## What the task requires
When the material ends, stop; until then, set down every line exactly.

## Given information
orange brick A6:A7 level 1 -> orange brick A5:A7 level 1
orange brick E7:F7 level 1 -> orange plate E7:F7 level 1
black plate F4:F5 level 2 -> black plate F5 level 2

## Response
orange brick A6:A7 level 1 -> orange brick A5:A7 level 1
orange brick E7:F7 level 1 -> orange plate E7:F7 level 1
black plate F4:F5 level 2 -> black plate F5 level 2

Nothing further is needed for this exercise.